(Before and after images)
◇ ◇ ◇ ◇

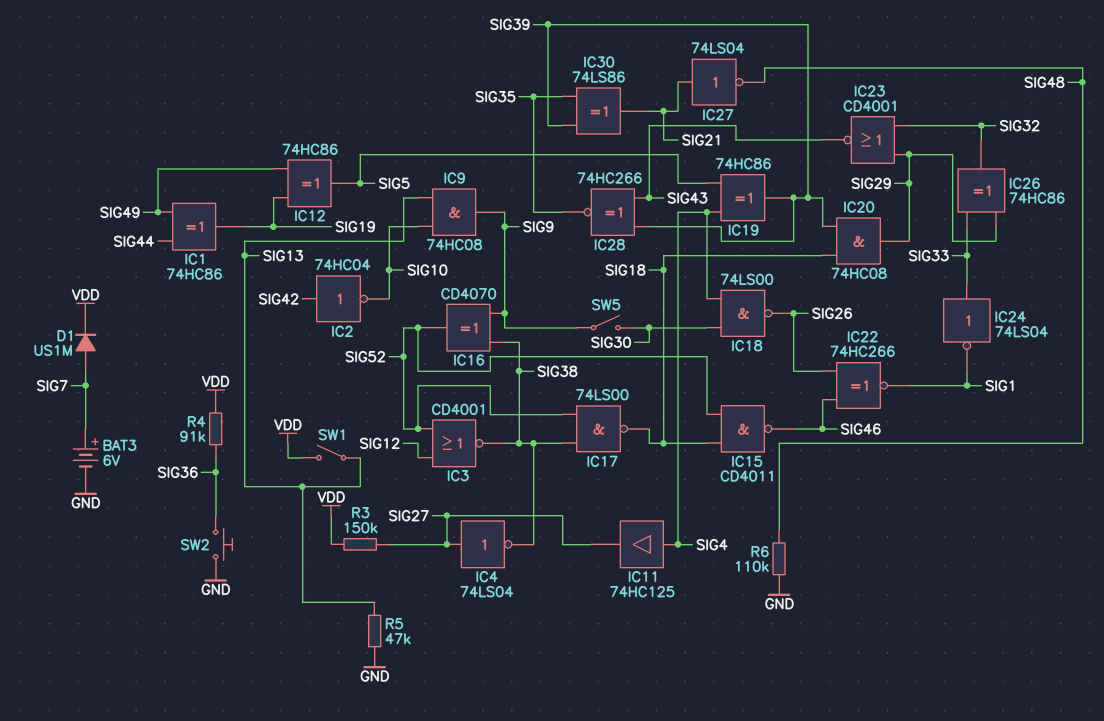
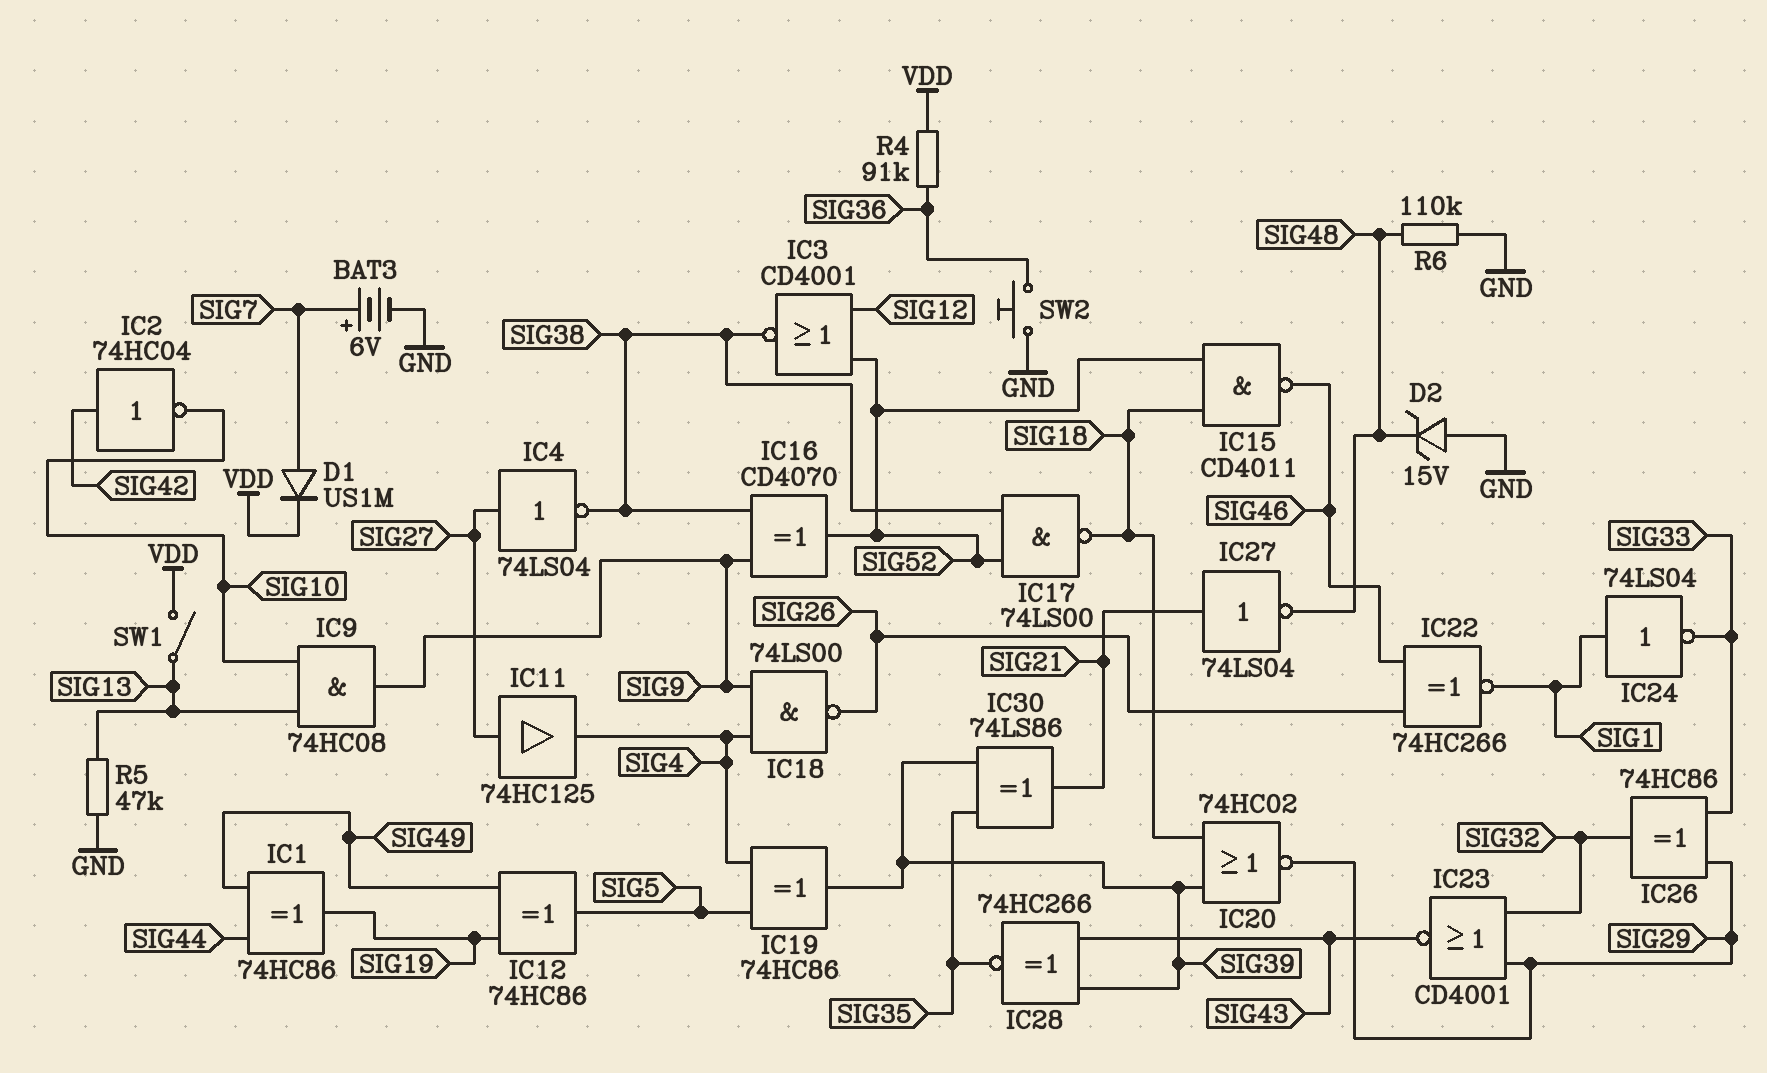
D2: none -> zener 15V (A GND, K SIG48)
IC11: buffer 74HC125 (in SIG4, out SIG27) -> buffer 74HC125 (in SIG27, out SIG4)
IC18: NAND 74LS00 (in SIG4, in SIG30, out SIG26) -> NAND 74LS00 (in SIG4, in SIG9, out SIG26)
IC20: AND 74HC08 (in SIG18, in SIG39, out SIG29) -> NOR 74HC02 (in SIG18, in SIG39, out SIG29)
IC24: NOT 74LS04 (in SIG33, out SIG1) -> NOT 74LS04 (in SIG1, out SIG33)
R3: 150k (SIG27, VDD) -> none
SW5: switch (SIG9, SIG30) -> none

◇ ◇ ◇ ◇

A single figure must be given: how many lines of the records above include the string "none".

3